# [Required action]
Set the pictures aside and write down, exactly as they appear, the lines from the one containing "red hexagon: rotated 15 degrees clockwise" through the end of the material.

============================================================

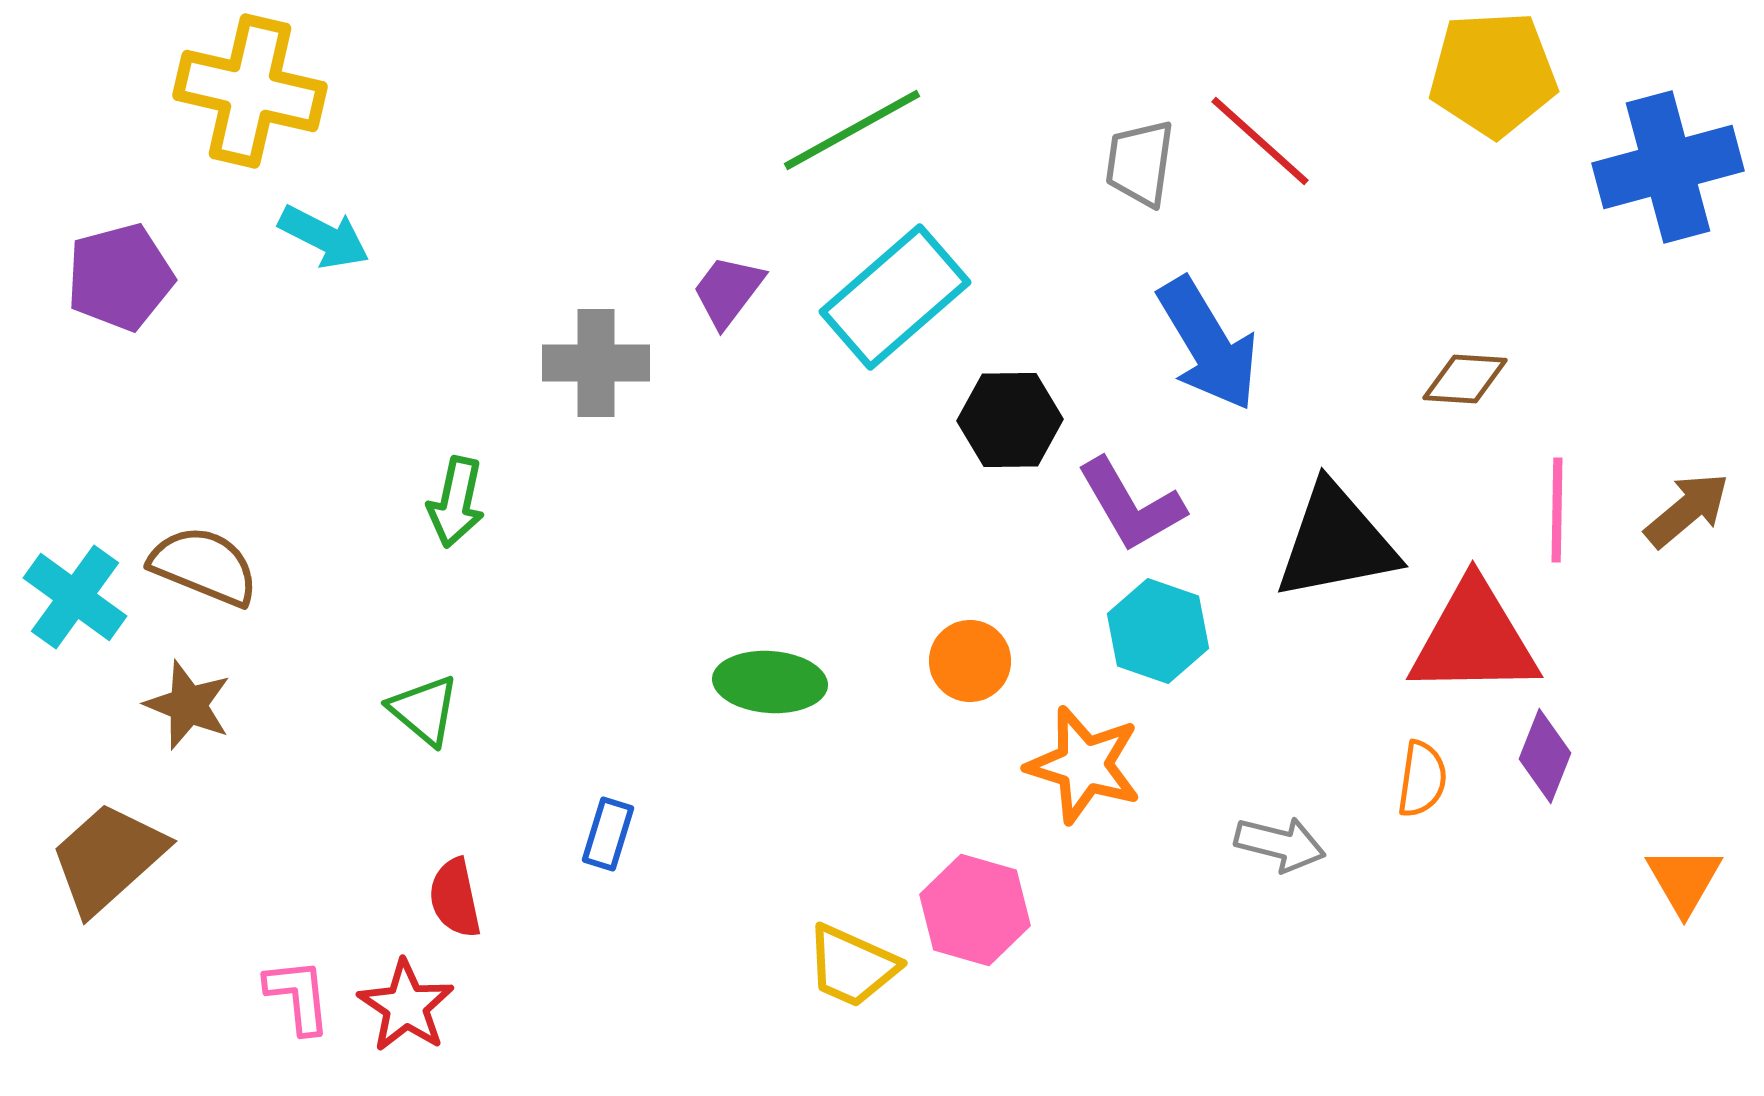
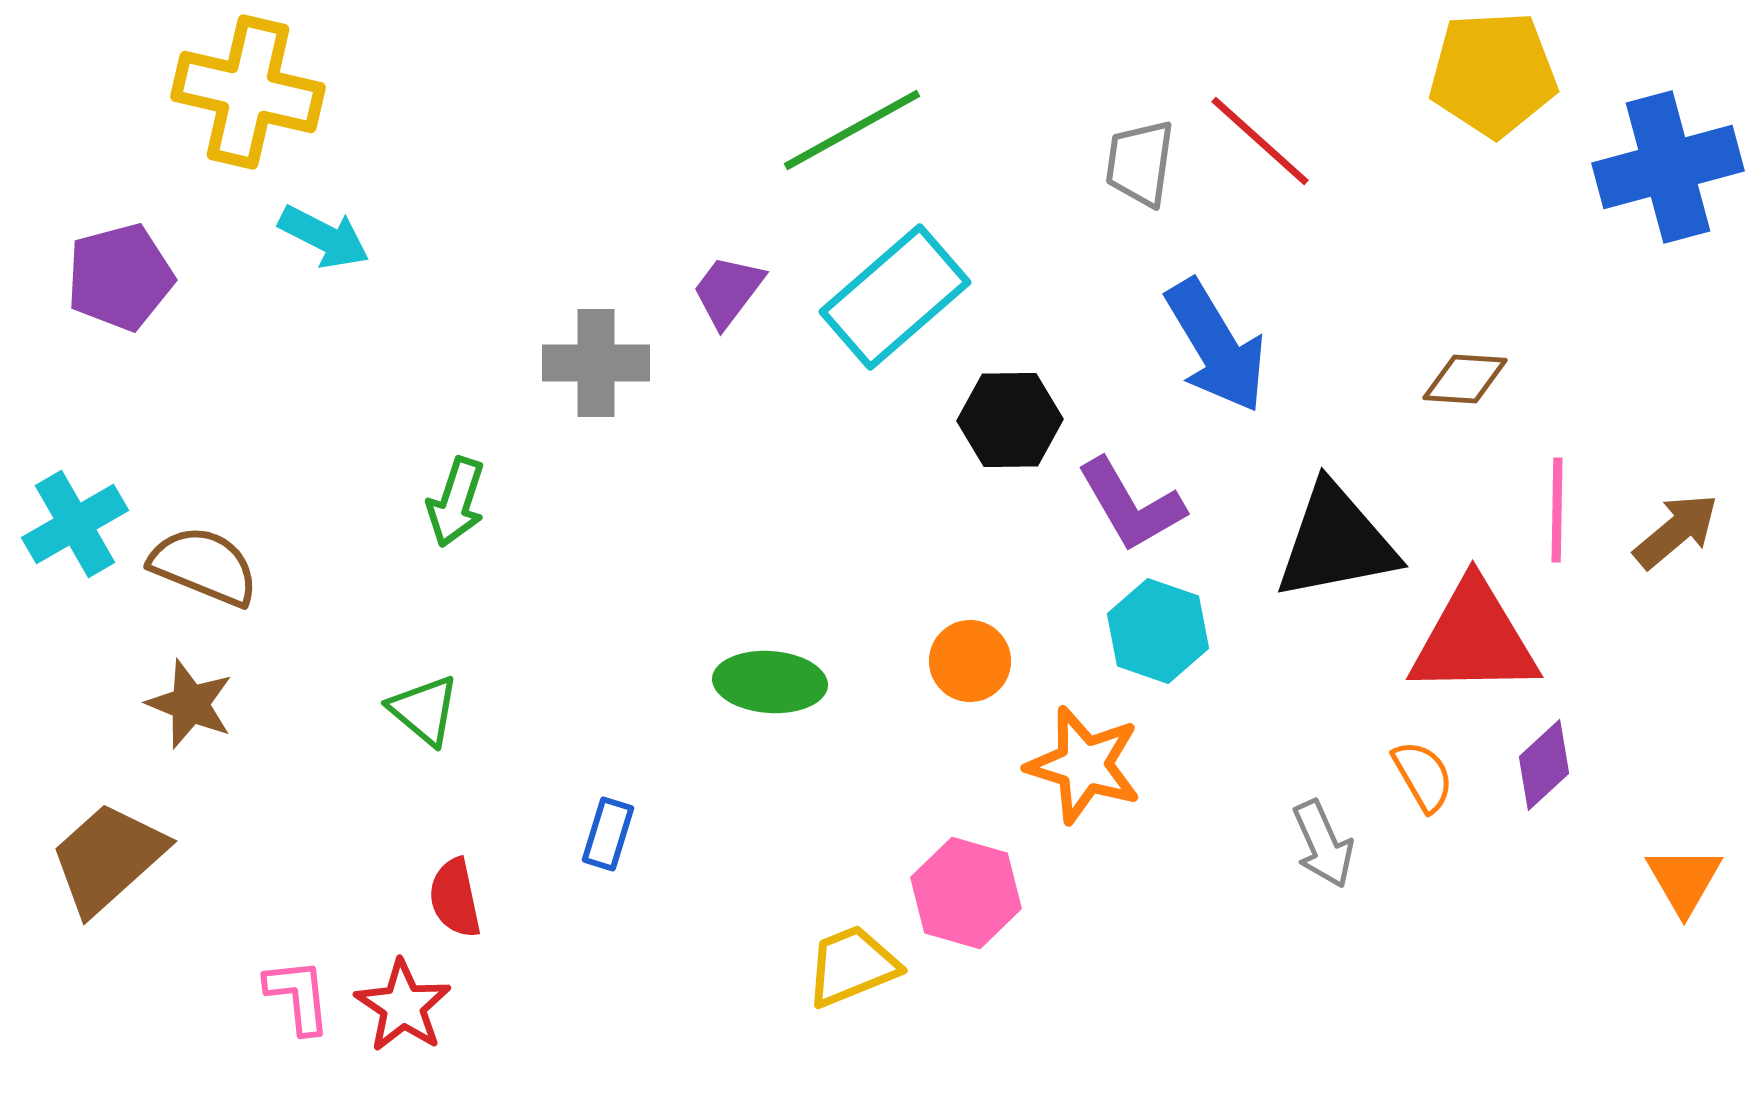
yellow cross: moved 2 px left, 1 px down
blue arrow: moved 8 px right, 2 px down
green arrow: rotated 6 degrees clockwise
brown arrow: moved 11 px left, 21 px down
cyan cross: moved 73 px up; rotated 24 degrees clockwise
brown star: moved 2 px right, 1 px up
purple diamond: moved 1 px left, 9 px down; rotated 26 degrees clockwise
orange semicircle: moved 1 px right, 3 px up; rotated 38 degrees counterclockwise
gray arrow: moved 43 px right; rotated 52 degrees clockwise
pink hexagon: moved 9 px left, 17 px up
yellow trapezoid: rotated 134 degrees clockwise
red star: moved 3 px left
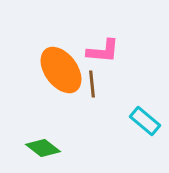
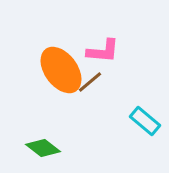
brown line: moved 2 px left, 2 px up; rotated 56 degrees clockwise
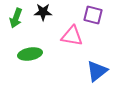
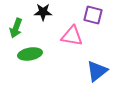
green arrow: moved 10 px down
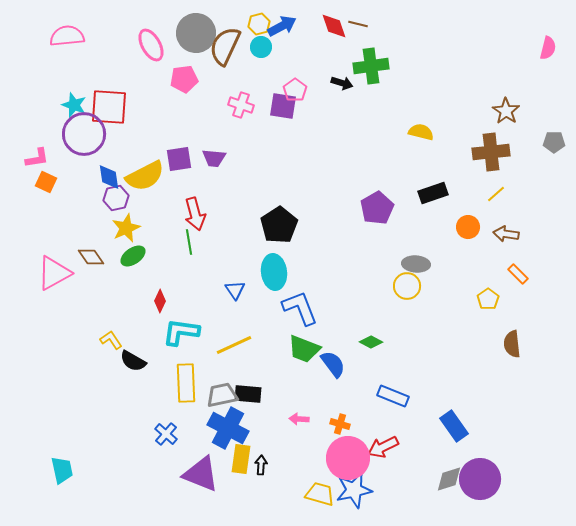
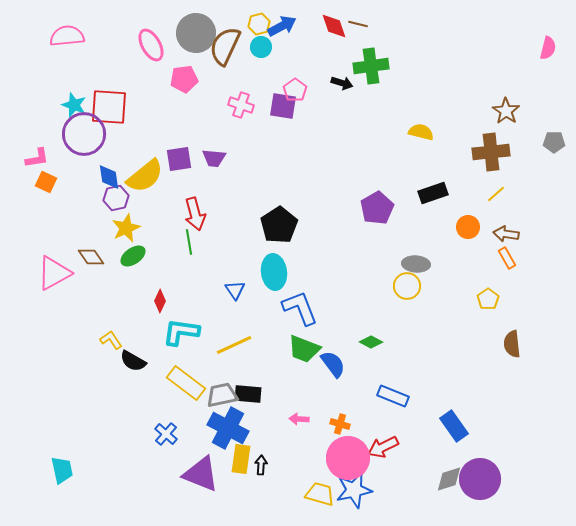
yellow semicircle at (145, 176): rotated 12 degrees counterclockwise
orange rectangle at (518, 274): moved 11 px left, 16 px up; rotated 15 degrees clockwise
yellow rectangle at (186, 383): rotated 51 degrees counterclockwise
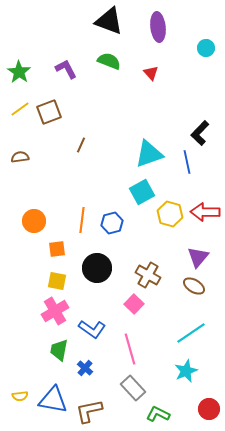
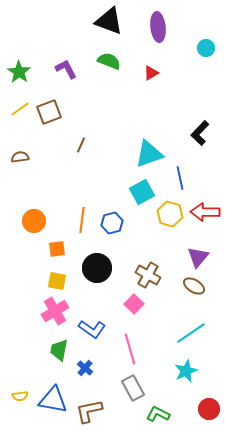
red triangle: rotated 42 degrees clockwise
blue line: moved 7 px left, 16 px down
gray rectangle: rotated 15 degrees clockwise
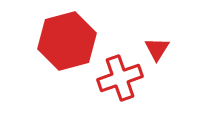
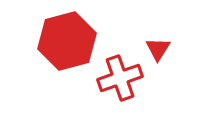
red triangle: moved 1 px right
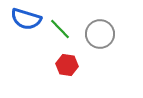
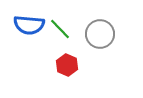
blue semicircle: moved 3 px right, 6 px down; rotated 12 degrees counterclockwise
red hexagon: rotated 15 degrees clockwise
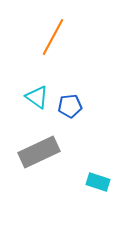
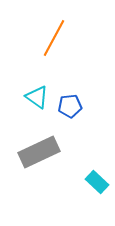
orange line: moved 1 px right, 1 px down
cyan rectangle: moved 1 px left; rotated 25 degrees clockwise
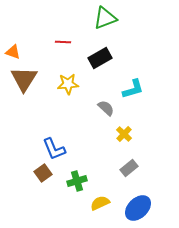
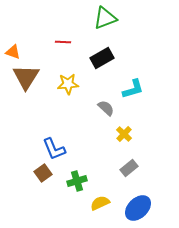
black rectangle: moved 2 px right
brown triangle: moved 2 px right, 2 px up
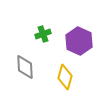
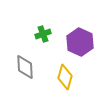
purple hexagon: moved 1 px right, 1 px down
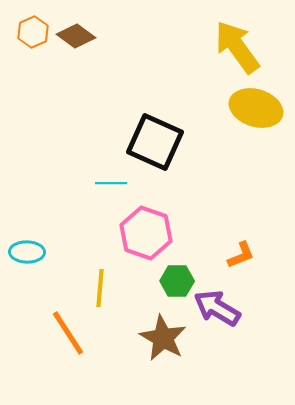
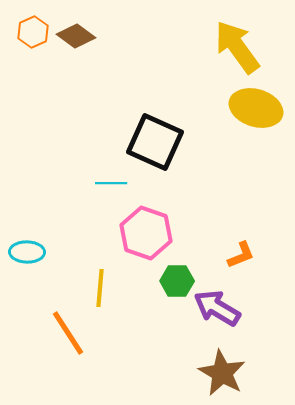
brown star: moved 59 px right, 35 px down
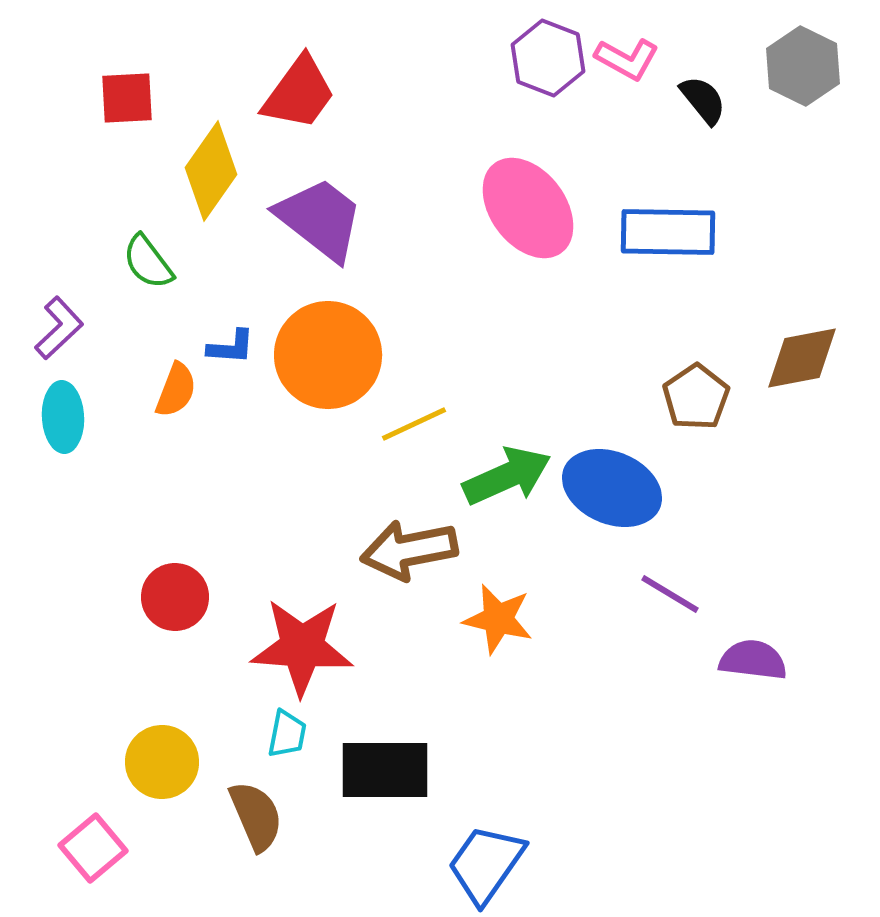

============================================================

# [Finished exercise]
red hexagon: rotated 15 degrees clockwise
orange line: moved 1 px right, 1 px down
cyan rectangle: moved 1 px left; rotated 25 degrees clockwise
black rectangle: moved 2 px right
brown triangle: moved 2 px right, 2 px up
purple hexagon: moved 1 px right, 1 px down
brown star: moved 59 px right, 35 px down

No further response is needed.